START RECORDS PROVIDED
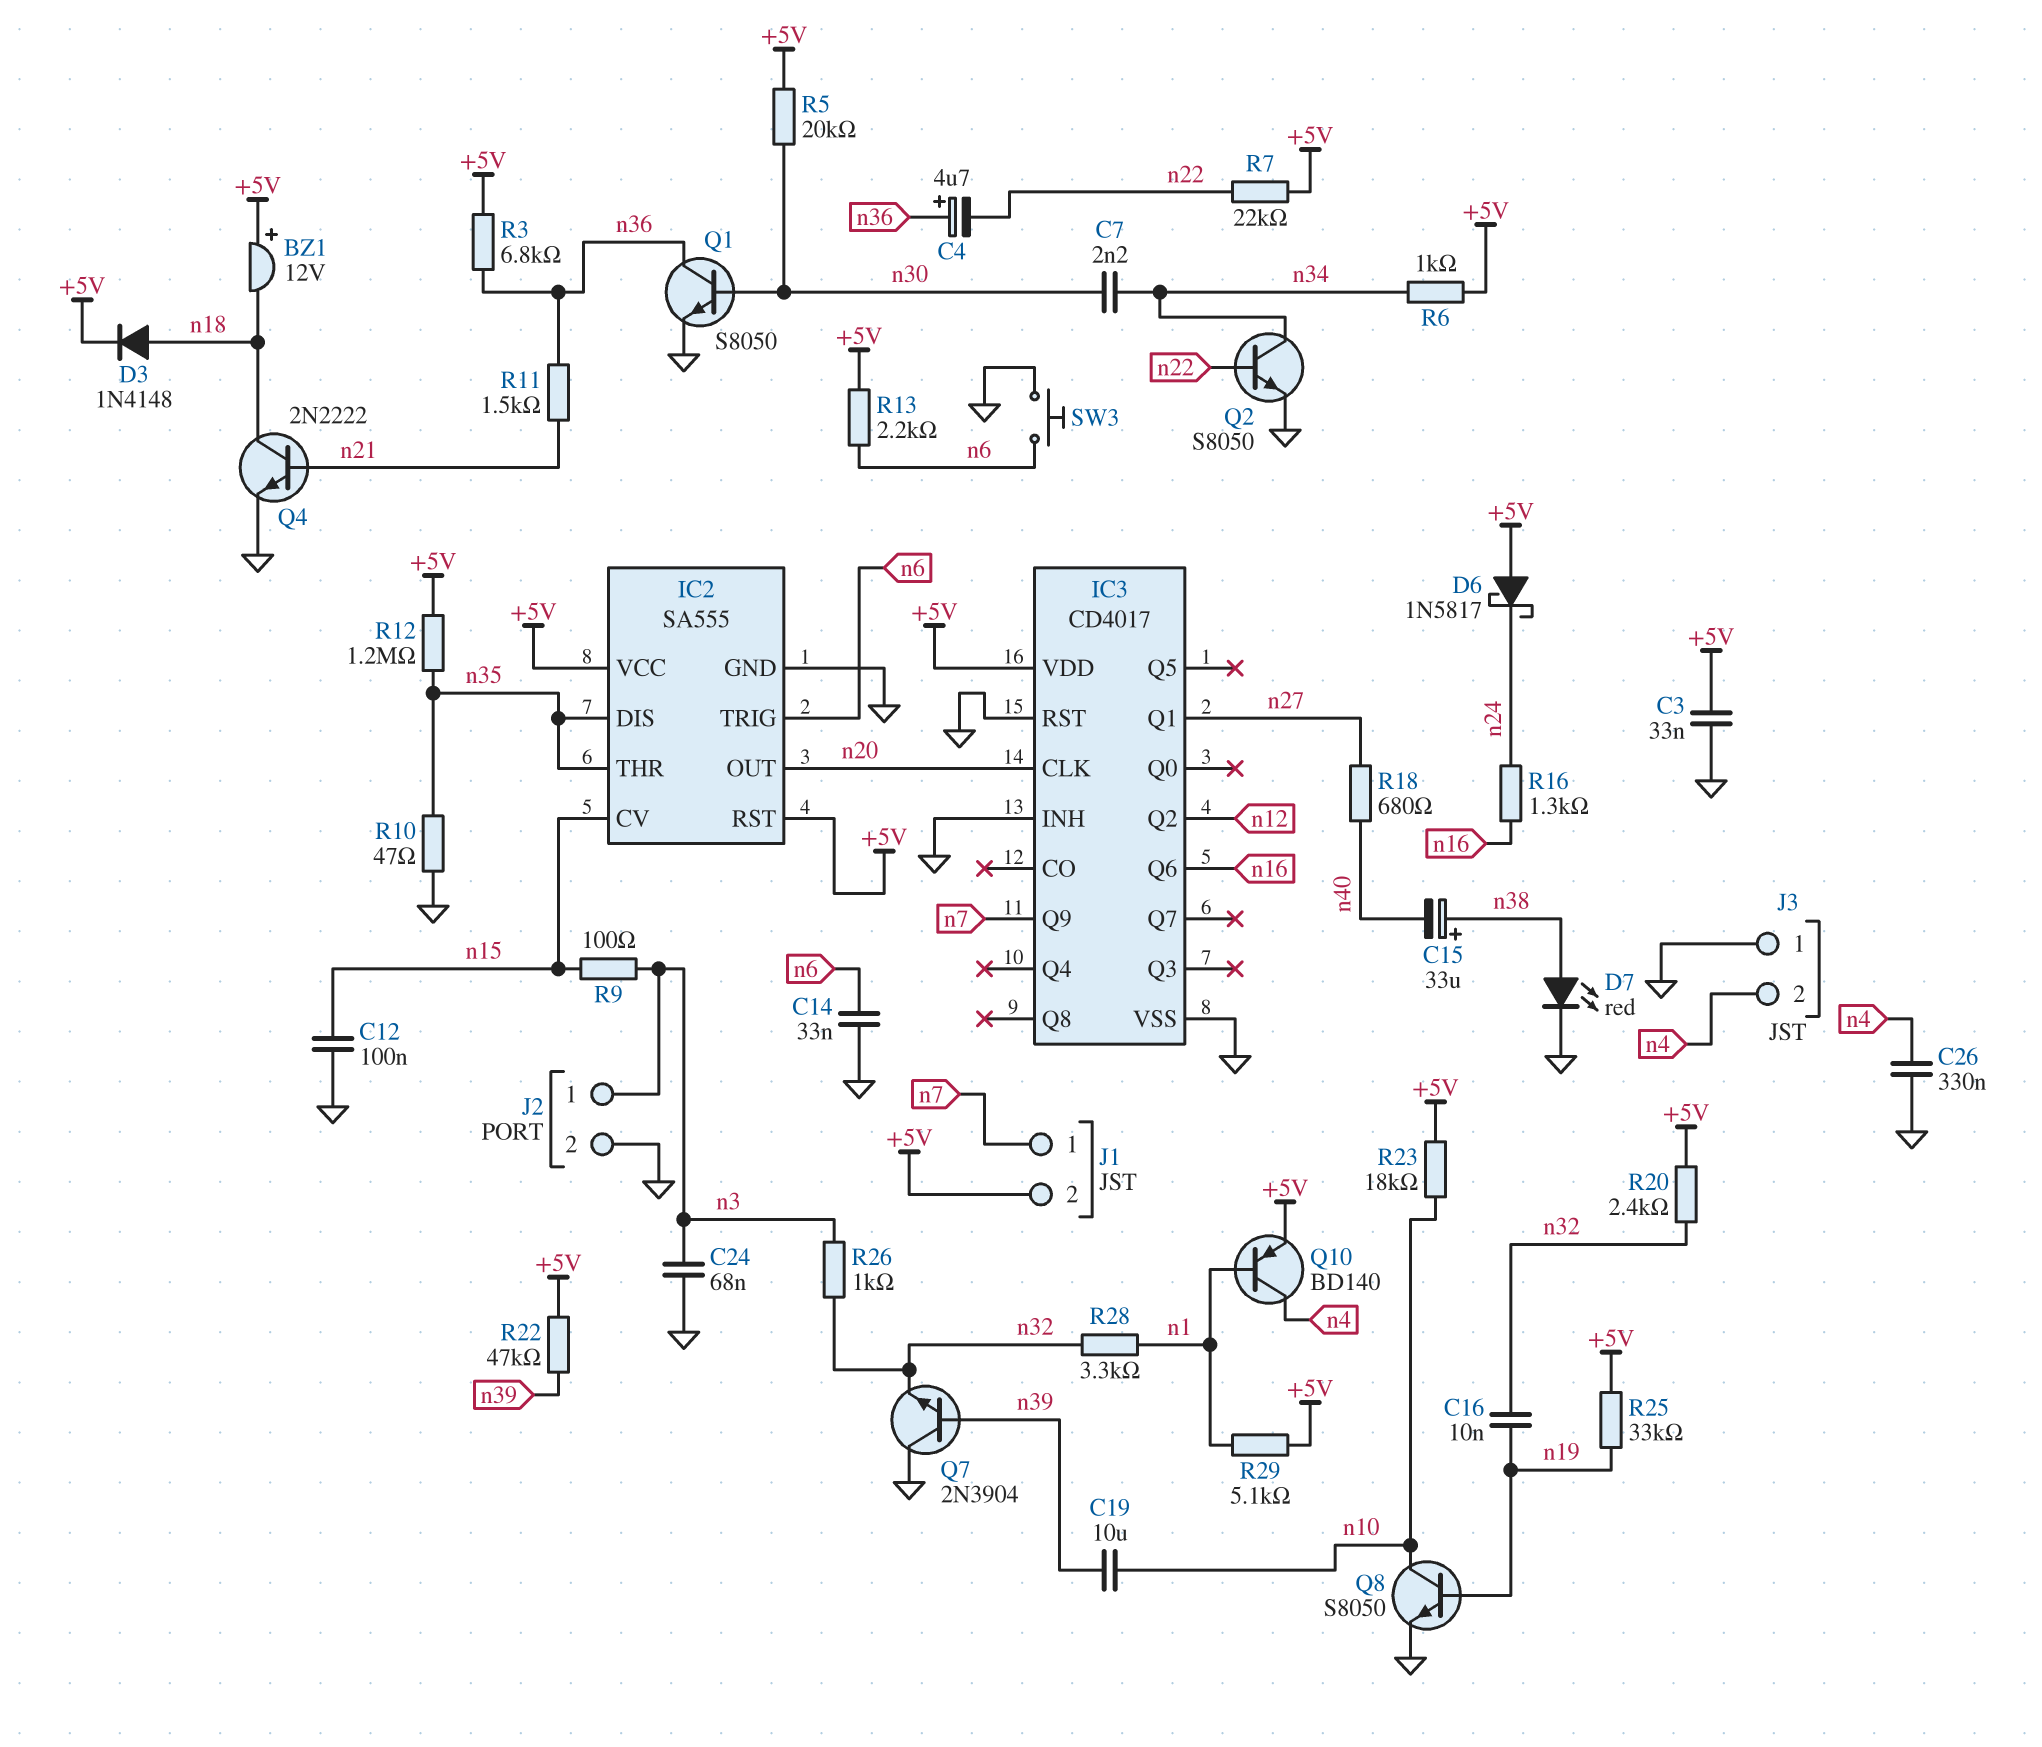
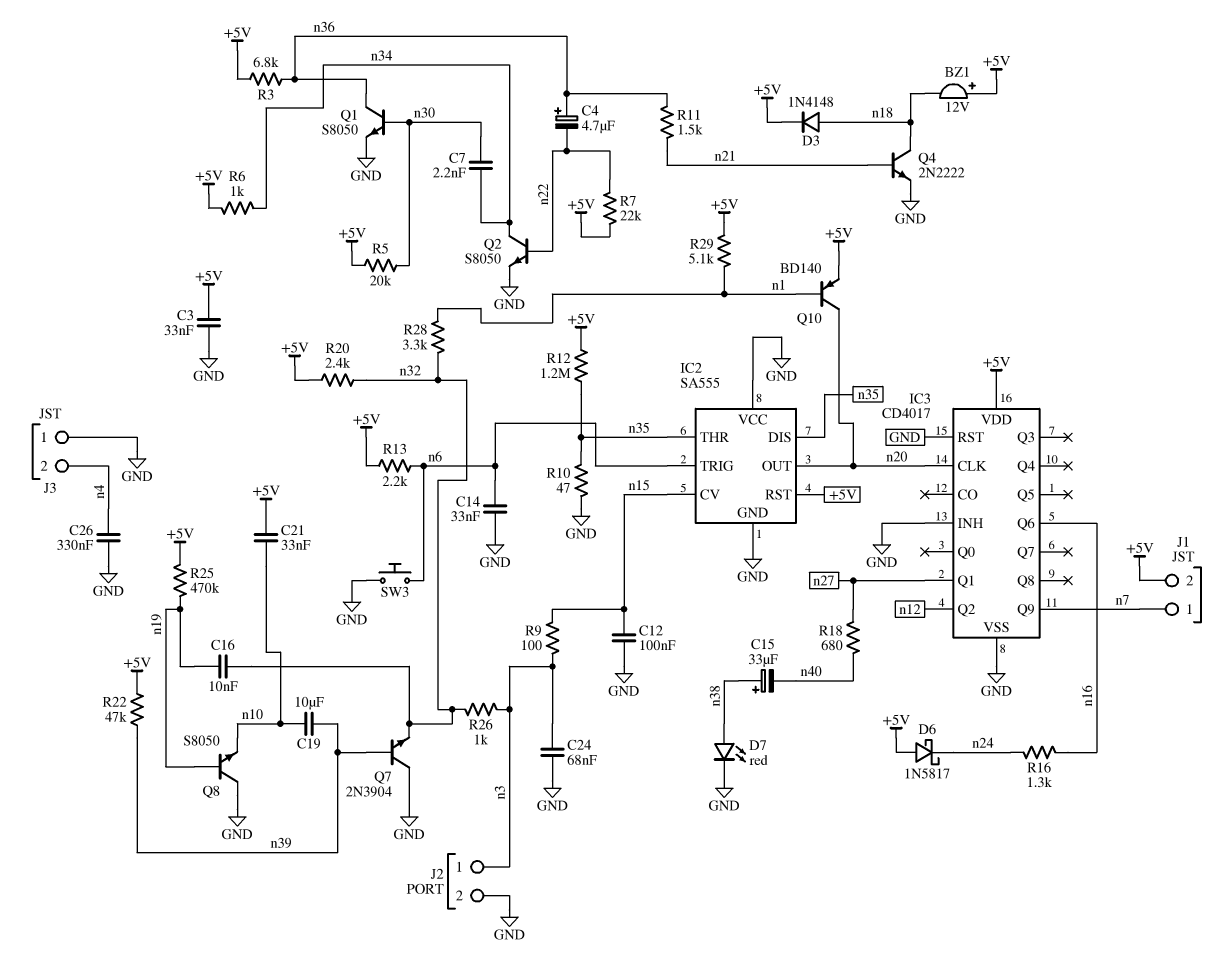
C21: none -> 33nF (+5V, n10)
IC2 pin VCC: +5V -> GND
Q8: NPN S8050 (B n19, C n10, E GND) -> NPN S8050 (B n19, C GND, E n10)
Q10: PNP BD140 (B n1, C n4, E +5V) -> PNP BD140 (B n1, C n20, E +5V)
R23: 18k (+5V, n10) -> none
R25: 33k (+5V, n19) -> 470k (+5V, n19)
END RECORDS PROVIDED
■ WHAT TO PRODUCE
What you write should match the entries exactly, except that the pictures are dropped.

■ TASK RESPONSE
C21: none -> 33nF (+5V, n10)
IC2 pin VCC: +5V -> GND
Q8: NPN S8050 (B n19, C n10, E GND) -> NPN S8050 (B n19, C GND, E n10)
Q10: PNP BD140 (B n1, C n4, E +5V) -> PNP BD140 (B n1, C n20, E +5V)
R23: 18k (+5V, n10) -> none
R25: 33k (+5V, n19) -> 470k (+5V, n19)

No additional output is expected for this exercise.